[[ Source data, beginning ]]

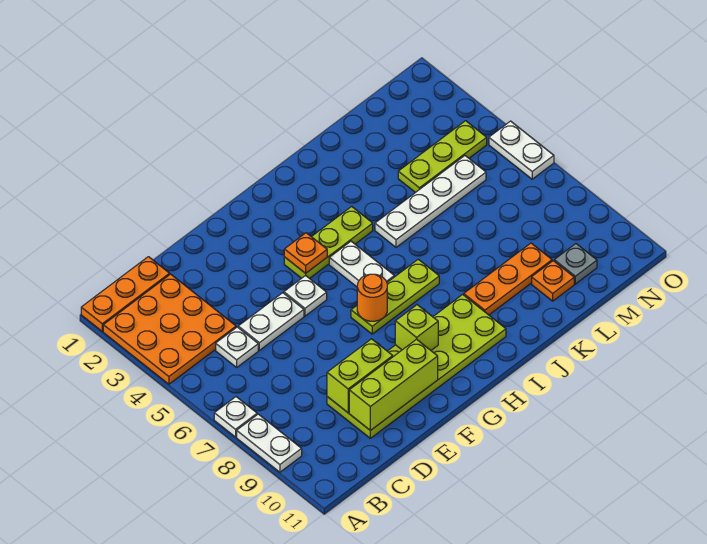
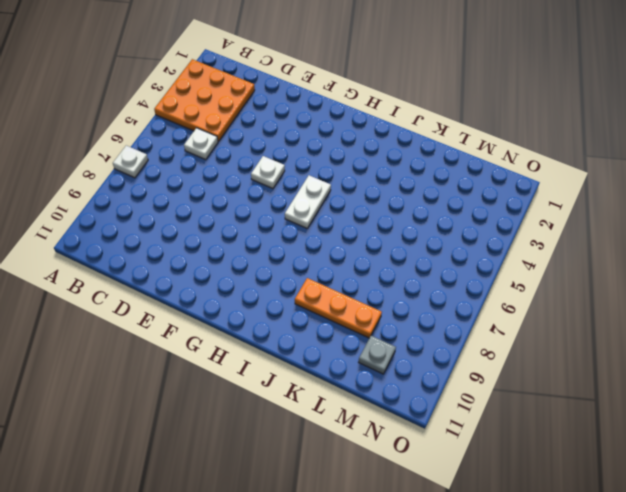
none -> orange plate A1:C1 level 1
none -> white plate A8:A9 level 1
none -> white plate D5:E5 level 1

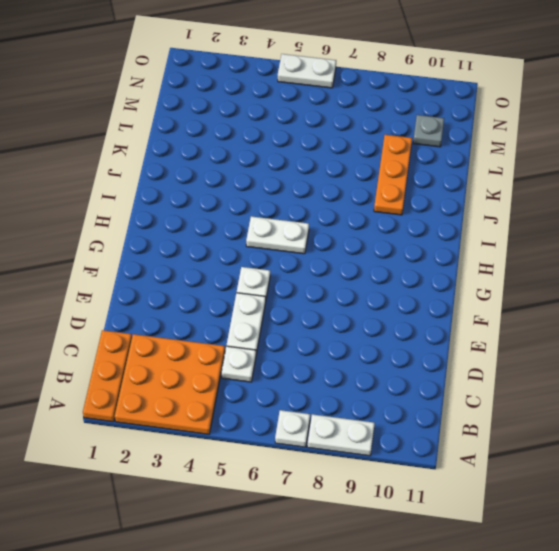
none -> lime plate D9:I10 level 1
none -> lime plate G4:I4 level 1
none -> lime plate G7:I7 level 1

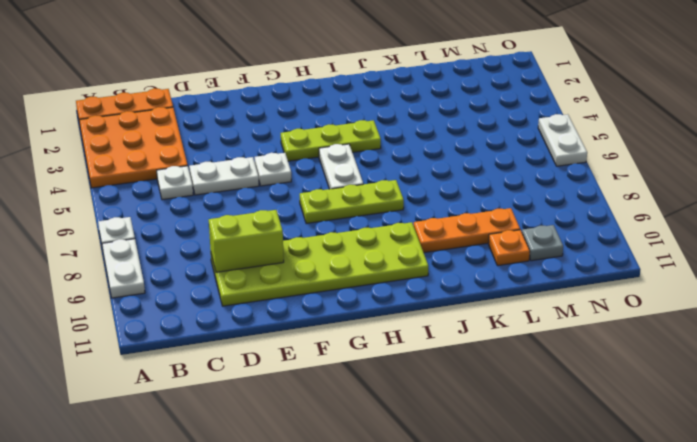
none -> white plate J5:M5 level 1
none -> lime plate L4:N4 level 1
none -> lime brick D10:F10 level 2

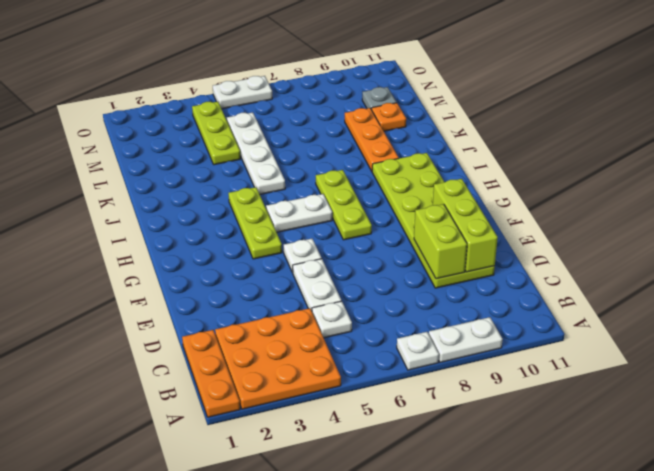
none -> orange plate G4 level 2
none -> orange round brick G7 level 2
none -> lime brick G9 level 2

[[ Source data, end ]]

Write out again, exactly, each line from the one containing "none -> white plate J5:M5 level 1" through the last line of the entries, and omit every picture.

none -> white plate J5:M5 level 1
none -> lime plate L4:N4 level 1
none -> lime brick D10:F10 level 2

none -> orange plate G4 level 2
none -> orange round brick G7 level 2
none -> lime brick G9 level 2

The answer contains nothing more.